** Opening DATA FOR THIS TASK block **

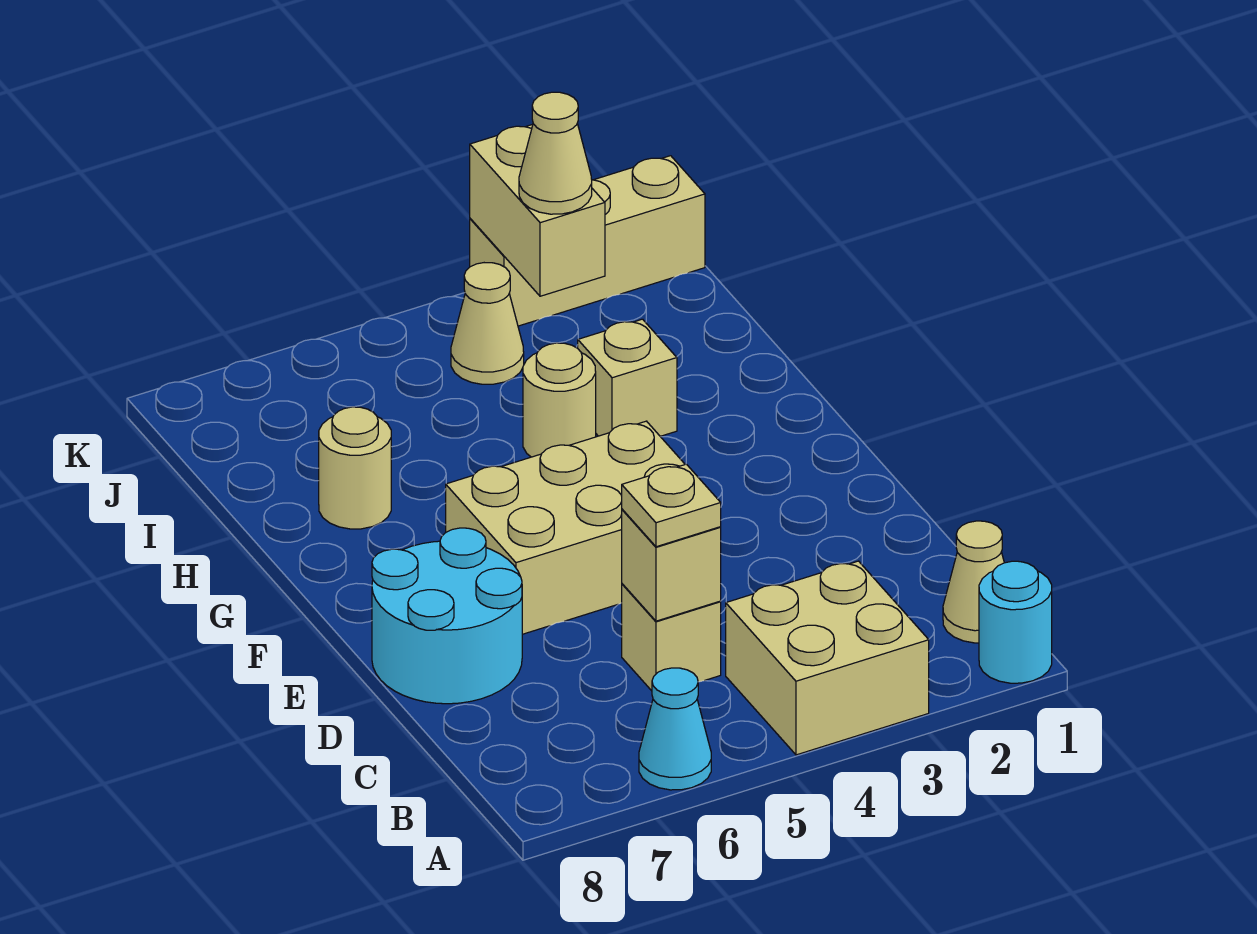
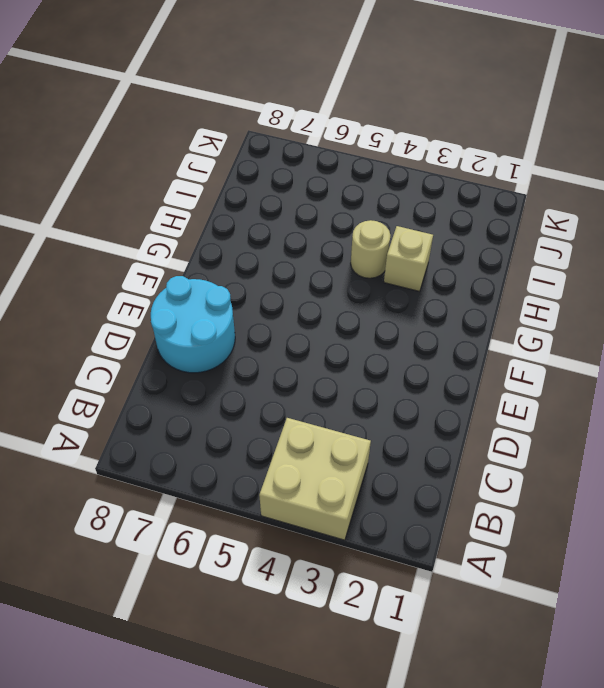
none -> cyan 1x1 round brick [979,561,1052,683]
none -> cyan 1x1 cone [639,668,711,790]
none -> tan 1x1 cone [943,521,1004,643]

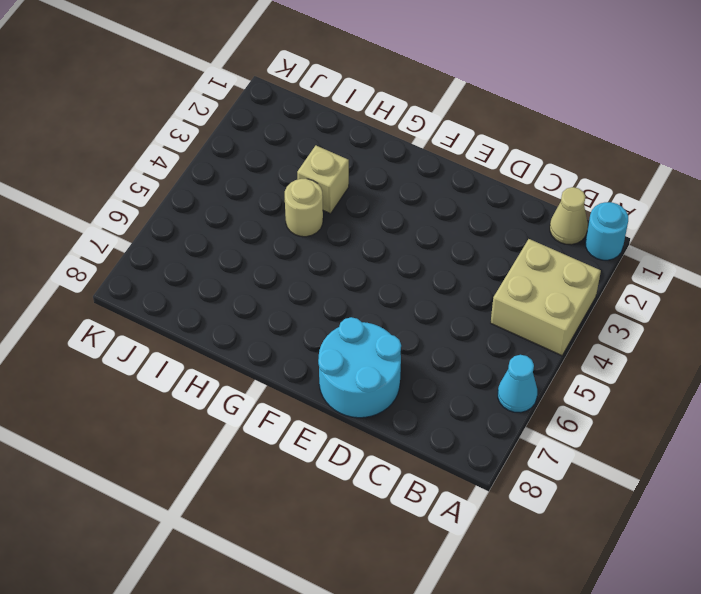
none -> tan 1x1 brick [622,584,721,691]
none -> tan 2x3 brick [446,421,685,634]
none -> tan 1x1 round brick [319,407,391,529]

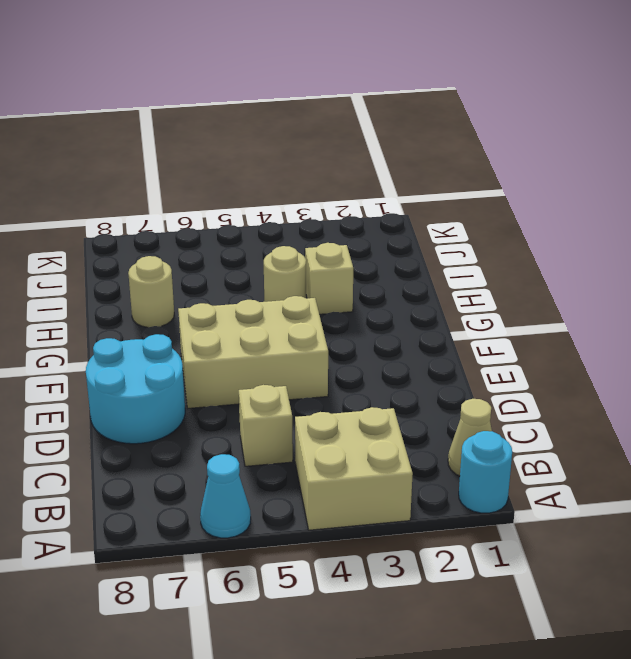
none -> tan 1x1 cone [451,263,524,384]
none -> tan 1x3 brick [470,156,705,326]
none -> tan 1x1 brick [622,509,721,621]

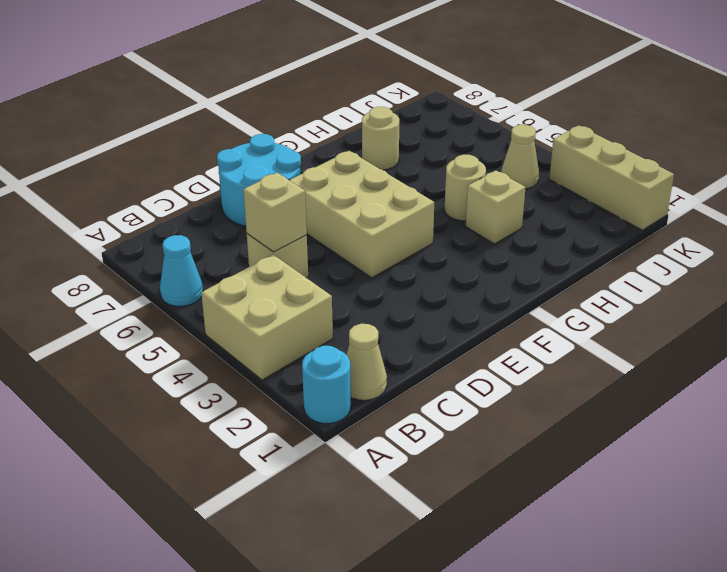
none -> tan 1x2 brick [470,124,605,296]
none -> tan 1x1 plate [622,464,721,547]
none -> tan 1x1 cone [519,92,592,214]

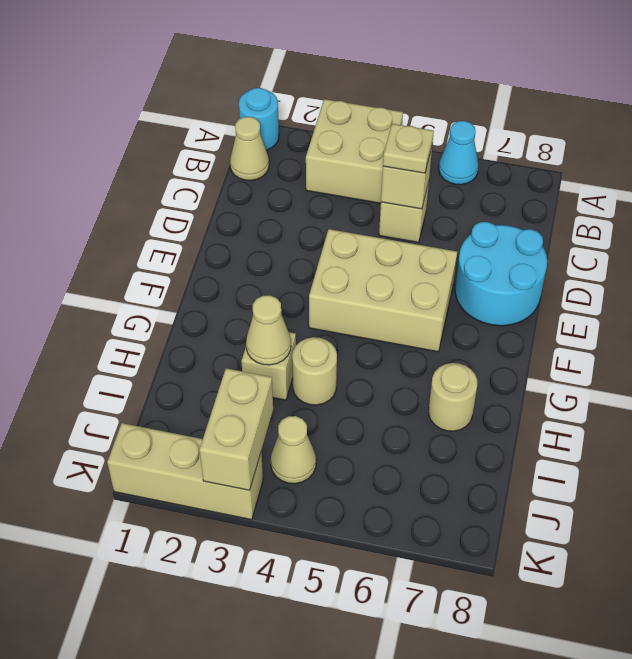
tan 1x1 cone [246,295,291,365] -> tan 1x1 cone moved to [519,92,592,214]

** Closing DATA FOR THIS TASK block **

Your answer must be one number: how many lines of the data contain "round".

[EXPECTED OUTPUT]
2